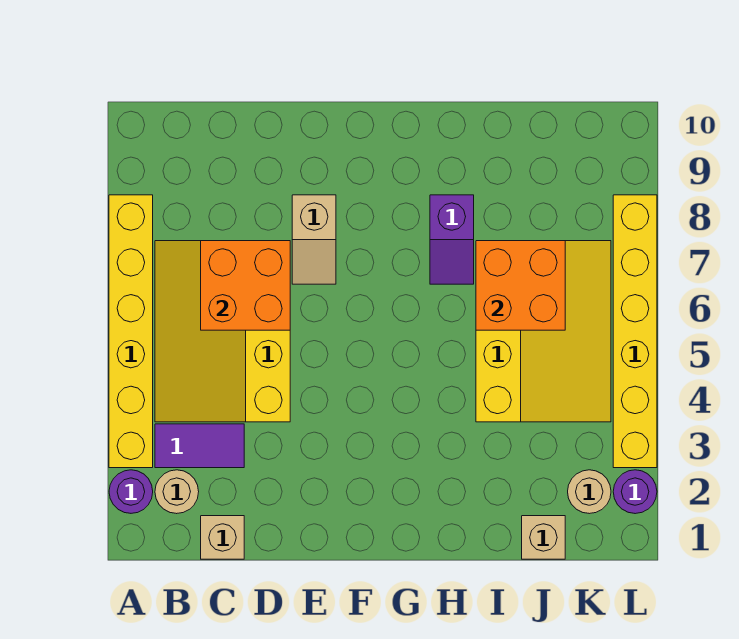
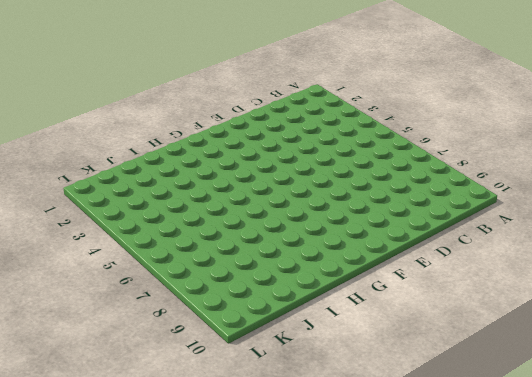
none -> purple round brick A2 level 1
none -> yellow brick A3:A8 level 1
none -> tan round brick B2 level 1

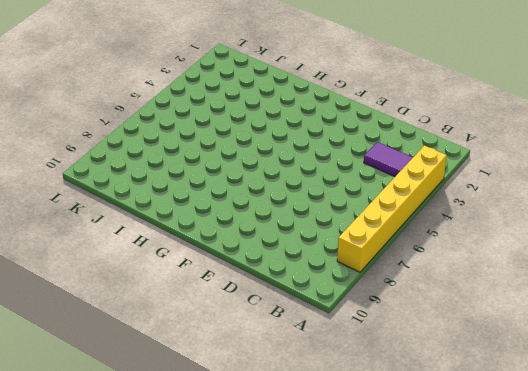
none -> purple round brick A2 level 1
none -> tan round brick B2 level 1
none -> yellow slope B4:D7 level 1 top D

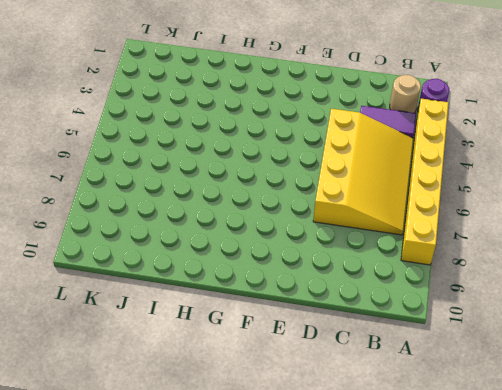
none -> tan brick C1 level 1
none -> tan slope E7:E8 level 1 top 8
none -> purple slope H7:H8 level 1 top 8

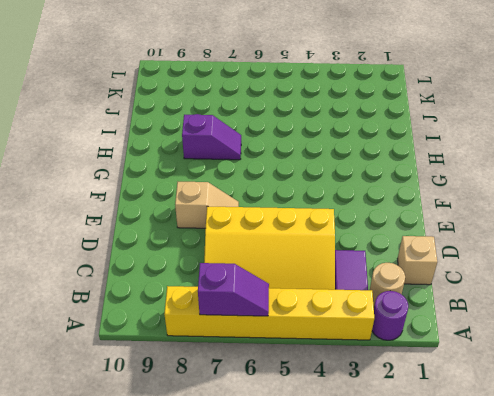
purple slope A6:A7 level 2 top 7 -> none
none -> yellow slope I4:K7 level 1 top I
none -> tan brick J1 level 1
none -> tan round brick K2 level 1

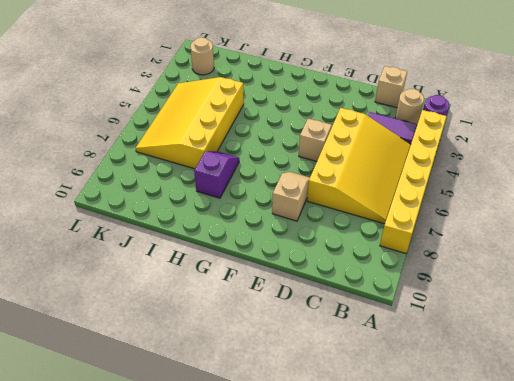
tan brick E5 level 1 -> tan brick J1 level 1
none -> purple round brick L2 level 1
none -> yellow brick L3:L8 level 1
none -> orange brick C6:D7 level 2

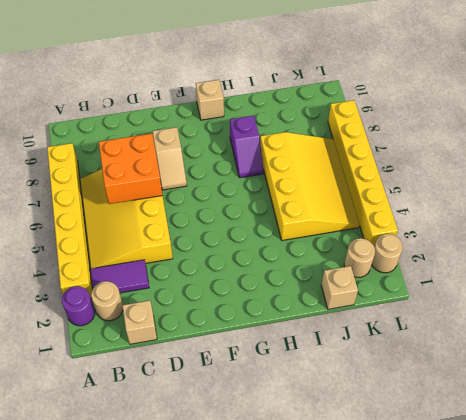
tan brick G10 level 1 -> none
tan round brick L2 level 1 -> purple round brick L2 level 1
none -> orange brick I6:J7 level 2

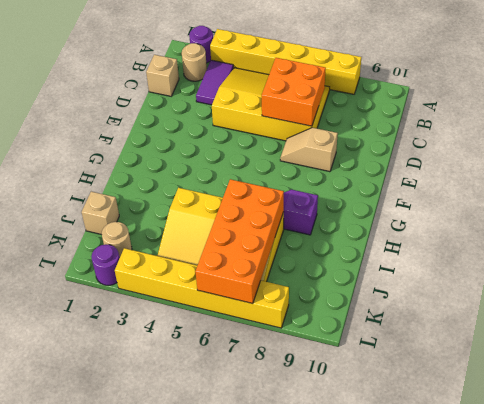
orange brick I6:L7 level 2 -> orange brick I6:J7 level 2

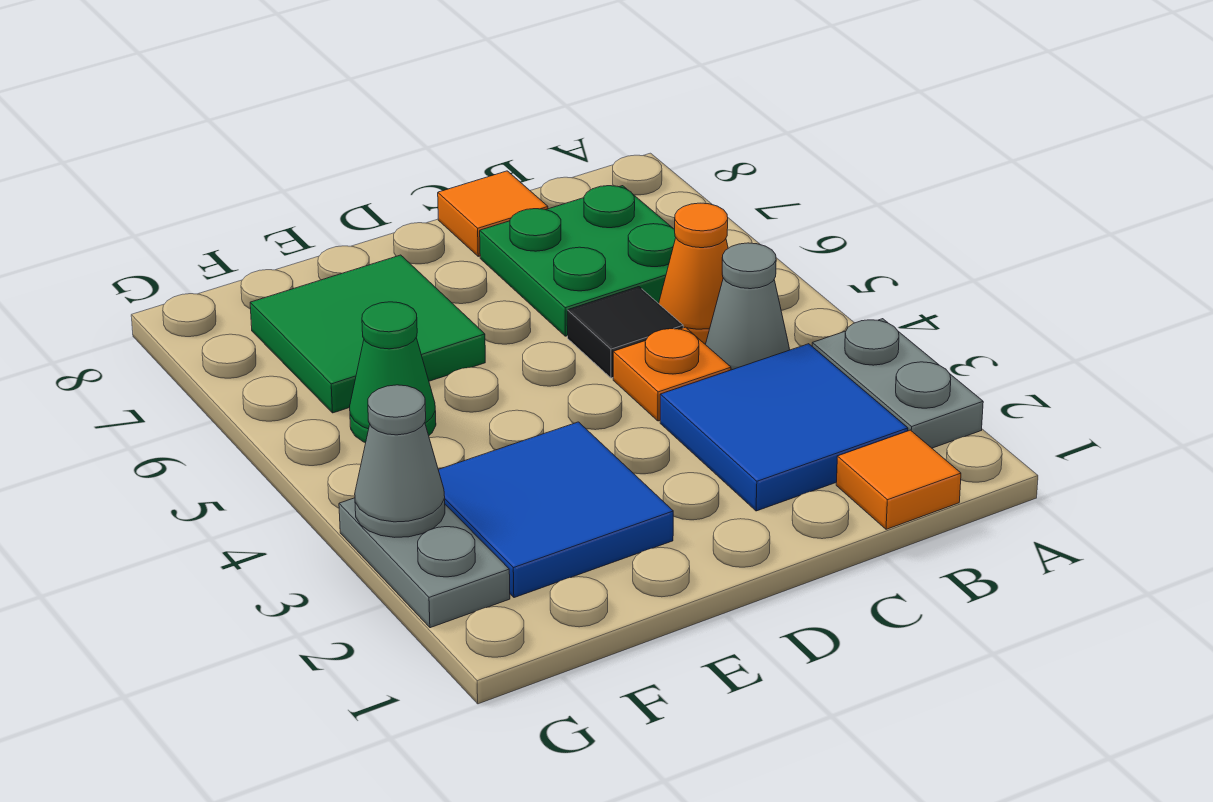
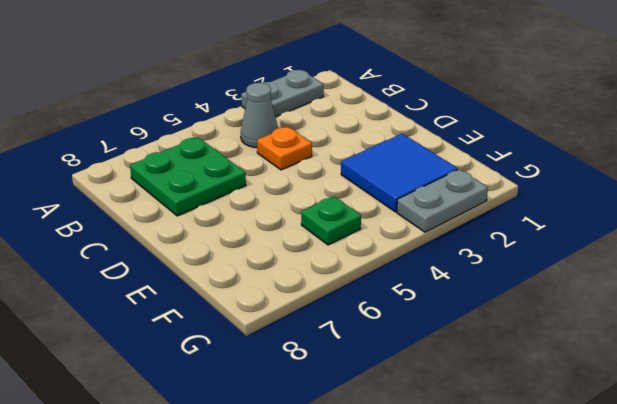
green plate F5 level 1 -> green cone F5 level 1
none -> orange tile B1 level 1
none -> blue tile B2:C3 level 1
none -> orange cone B5 level 1

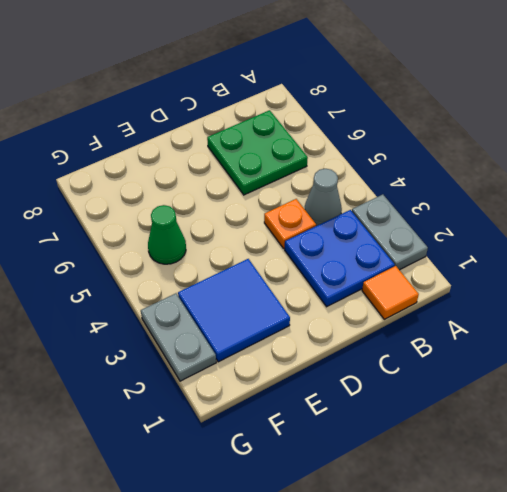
blue plate B2:C3 level 1 -> blue tile B2:C3 level 1
none -> orange cone B5 level 1
none -> black tile C5 level 1
none -> orange tile C8 level 1

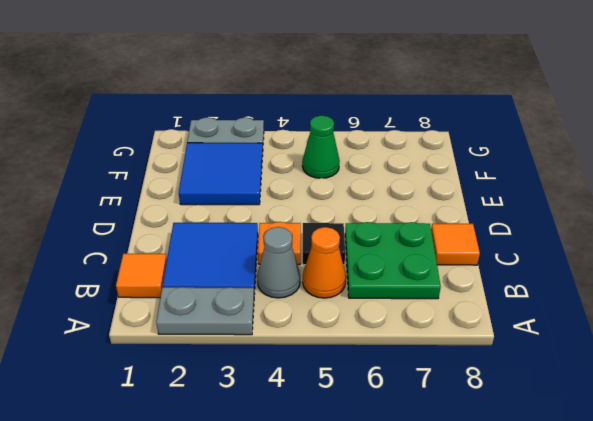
none -> green tile E6:F7 level 1
none -> grey cone G3 level 2

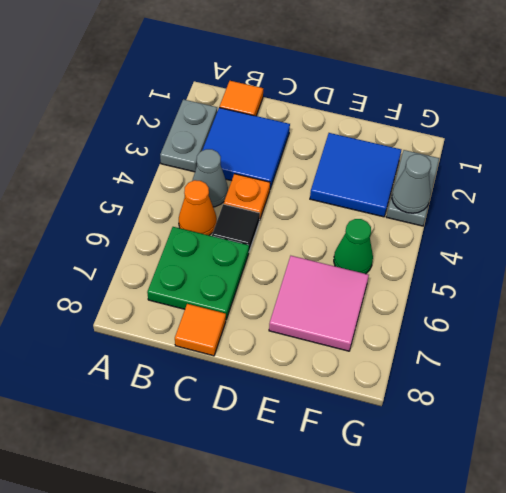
pink tile E6:F7 level 1 -> green tile E6:F7 level 1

> **Exercise prompt**:
The entries are to be reproduced exactly, excluding any pictures they contain.

> **Written solution**:
none -> purple round brick A2 level 1
none -> yellow brick A3:A8 level 1
none -> tan round brick B2 level 1

none -> purple round brick A2 level 1
none -> tan round brick B2 level 1
none -> yellow slope B4:D7 level 1 top D

none -> tan brick C1 level 1
none -> tan slope E7:E8 level 1 top 8
none -> purple slope H7:H8 level 1 top 8

purple slope A6:A7 level 2 top 7 -> none
none -> yellow slope I4:K7 level 1 top I
none -> tan brick J1 level 1
none -> tan round brick K2 level 1

tan brick E5 level 1 -> tan brick J1 level 1
none -> purple round brick L2 level 1
none -> yellow brick L3:L8 level 1
none -> orange brick C6:D7 level 2

tan brick G10 level 1 -> none
tan round brick L2 level 1 -> purple round brick L2 level 1
none -> orange brick I6:J7 level 2

orange brick I6:L7 level 2 -> orange brick I6:J7 level 2

green plate F5 level 1 -> green cone F5 level 1
none -> orange tile B1 level 1
none -> blue tile B2:C3 level 1
none -> orange cone B5 level 1

blue plate B2:C3 level 1 -> blue tile B2:C3 level 1
none -> orange cone B5 level 1
none -> black tile C5 level 1
none -> orange tile C8 level 1

none -> green tile E6:F7 level 1
none -> grey cone G3 level 2

pink tile E6:F7 level 1 -> green tile E6:F7 level 1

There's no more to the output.